▸ **Task directions**
Set the data down again, exactly as it appears below.

___ Data for analysis

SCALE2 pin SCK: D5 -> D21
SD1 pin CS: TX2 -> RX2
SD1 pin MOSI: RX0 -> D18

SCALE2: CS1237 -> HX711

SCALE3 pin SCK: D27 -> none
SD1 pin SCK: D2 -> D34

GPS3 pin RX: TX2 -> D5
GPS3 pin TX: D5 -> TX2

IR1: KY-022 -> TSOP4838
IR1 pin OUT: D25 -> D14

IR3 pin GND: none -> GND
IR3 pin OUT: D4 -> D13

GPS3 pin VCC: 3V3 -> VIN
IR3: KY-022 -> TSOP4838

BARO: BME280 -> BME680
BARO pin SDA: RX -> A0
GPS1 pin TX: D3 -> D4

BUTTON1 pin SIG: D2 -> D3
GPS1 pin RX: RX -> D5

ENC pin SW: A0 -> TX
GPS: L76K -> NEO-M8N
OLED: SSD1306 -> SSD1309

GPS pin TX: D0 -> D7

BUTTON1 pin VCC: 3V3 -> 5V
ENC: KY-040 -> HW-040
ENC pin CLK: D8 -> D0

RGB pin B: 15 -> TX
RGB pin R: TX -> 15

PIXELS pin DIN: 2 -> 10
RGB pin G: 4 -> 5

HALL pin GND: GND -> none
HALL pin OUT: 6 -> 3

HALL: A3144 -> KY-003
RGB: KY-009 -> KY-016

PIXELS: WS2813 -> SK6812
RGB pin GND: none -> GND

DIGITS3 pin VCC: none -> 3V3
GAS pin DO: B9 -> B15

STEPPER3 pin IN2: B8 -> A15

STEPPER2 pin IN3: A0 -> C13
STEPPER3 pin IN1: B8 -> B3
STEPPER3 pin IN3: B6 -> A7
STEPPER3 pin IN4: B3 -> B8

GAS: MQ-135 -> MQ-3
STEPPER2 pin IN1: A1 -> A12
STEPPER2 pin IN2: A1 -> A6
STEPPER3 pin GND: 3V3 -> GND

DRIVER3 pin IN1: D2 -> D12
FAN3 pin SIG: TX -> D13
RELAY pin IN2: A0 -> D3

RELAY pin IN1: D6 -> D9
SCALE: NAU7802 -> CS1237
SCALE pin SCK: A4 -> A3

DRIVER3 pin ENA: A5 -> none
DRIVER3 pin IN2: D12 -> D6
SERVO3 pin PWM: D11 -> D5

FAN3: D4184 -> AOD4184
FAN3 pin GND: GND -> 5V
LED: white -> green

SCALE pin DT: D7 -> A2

______

▸ **Answer below**
SCALE2 pin SCK: D5 -> D21
SD1 pin CS: TX2 -> RX2
SD1 pin MOSI: RX0 -> D18

SCALE2: CS1237 -> HX711

SCALE3 pin SCK: D27 -> none
SD1 pin SCK: D2 -> D34

GPS3 pin RX: TX2 -> D5
GPS3 pin TX: D5 -> TX2

IR1: KY-022 -> TSOP4838
IR1 pin OUT: D25 -> D14

IR3 pin GND: none -> GND
IR3 pin OUT: D4 -> D13

GPS3 pin VCC: 3V3 -> VIN
IR3: KY-022 -> TSOP4838

BARO: BME280 -> BME680
BARO pin SDA: RX -> A0
GPS1 pin TX: D3 -> D4

BUTTON1 pin SIG: D2 -> D3
GPS1 pin RX: RX -> D5

ENC pin SW: A0 -> TX
GPS: L76K -> NEO-M8N
OLED: SSD1306 -> SSD1309

GPS pin TX: D0 -> D7

BUTTON1 pin VCC: 3V3 -> 5V
ENC: KY-040 -> HW-040
ENC pin CLK: D8 -> D0

RGB pin B: 15 -> TX
RGB pin R: TX -> 15

PIXELS pin DIN: 2 -> 10
RGB pin G: 4 -> 5

HALL pin GND: GND -> none
HALL pin OUT: 6 -> 3

HALL: A3144 -> KY-003
RGB: KY-009 -> KY-016

PIXELS: WS2813 -> SK6812
RGB pin GND: none -> GND

DIGITS3 pin VCC: none -> 3V3
GAS pin DO: B9 -> B15

STEPPER3 pin IN2: B8 -> A15

STEPPER2 pin IN3: A0 -> C13
STEPPER3 pin IN1: B8 -> B3
STEPPER3 pin IN3: B6 -> A7
STEPPER3 pin IN4: B3 -> B8

GAS: MQ-135 -> MQ-3
STEPPER2 pin IN1: A1 -> A12
STEPPER2 pin IN2: A1 -> A6
STEPPER3 pin GND: 3V3 -> GND

DRIVER3 pin IN1: D2 -> D12
FAN3 pin SIG: TX -> D13
RELAY pin IN2: A0 -> D3

RELAY pin IN1: D6 -> D9
SCALE: NAU7802 -> CS1237
SCALE pin SCK: A4 -> A3

DRIVER3 pin ENA: A5 -> none
DRIVER3 pin IN2: D12 -> D6
SERVO3 pin PWM: D11 -> D5

FAN3: D4184 -> AOD4184
FAN3 pin GND: GND -> 5V
LED: white -> green

SCALE pin DT: D7 -> A2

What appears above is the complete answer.